--- Information shown Enclosed Below ---
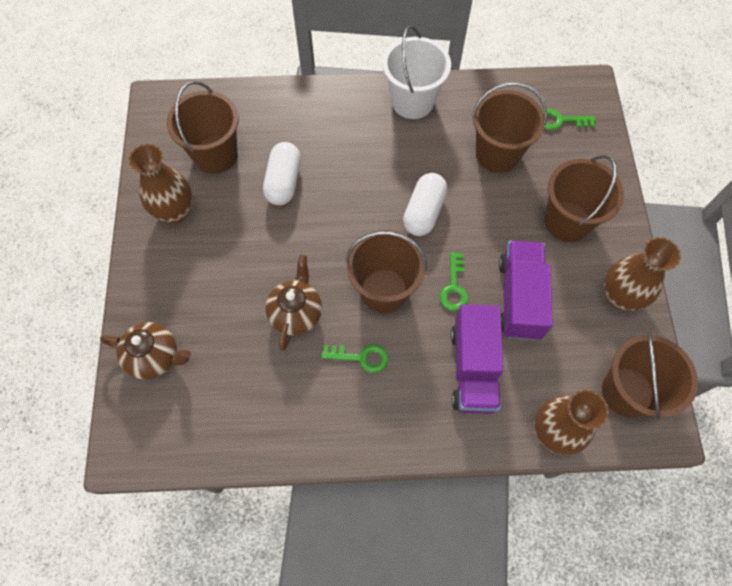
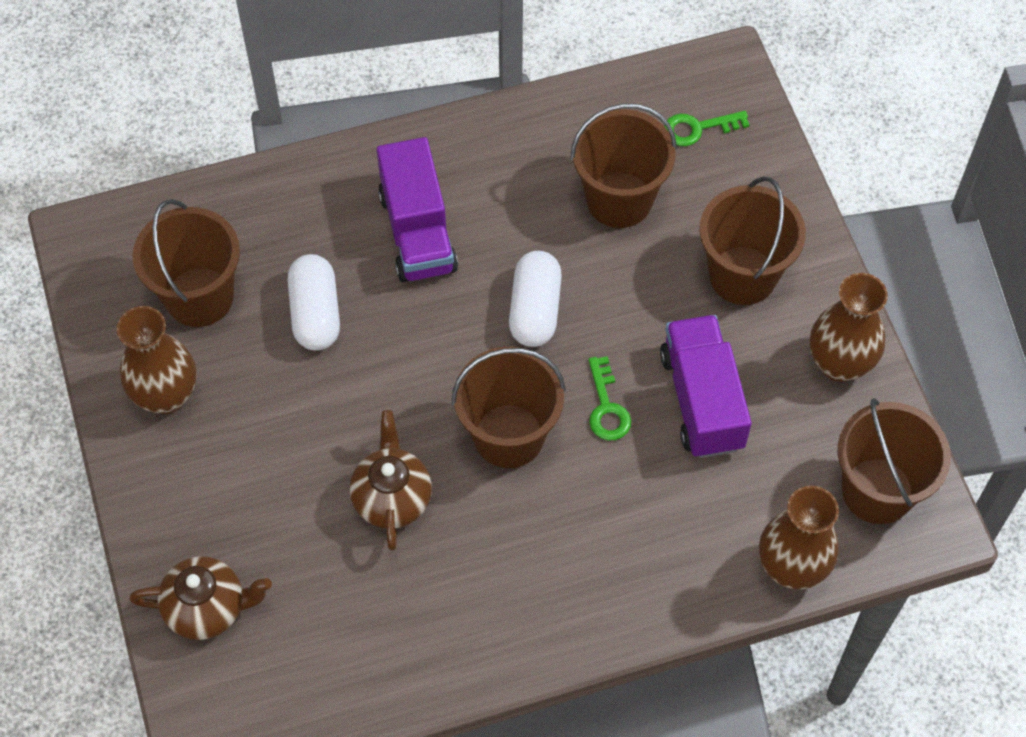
camera: 15 degrees left, 5 degrees down
green key [321,344,389,373] -> none
white bucket [383,25,451,119] -> none
purple truck [451,304,503,414] -> purple truck moved to [377,137,458,282]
--- End of Enclosed Information shown ---
Check each line above for the word "none". Then state how many lines contain it, and nothing more.

2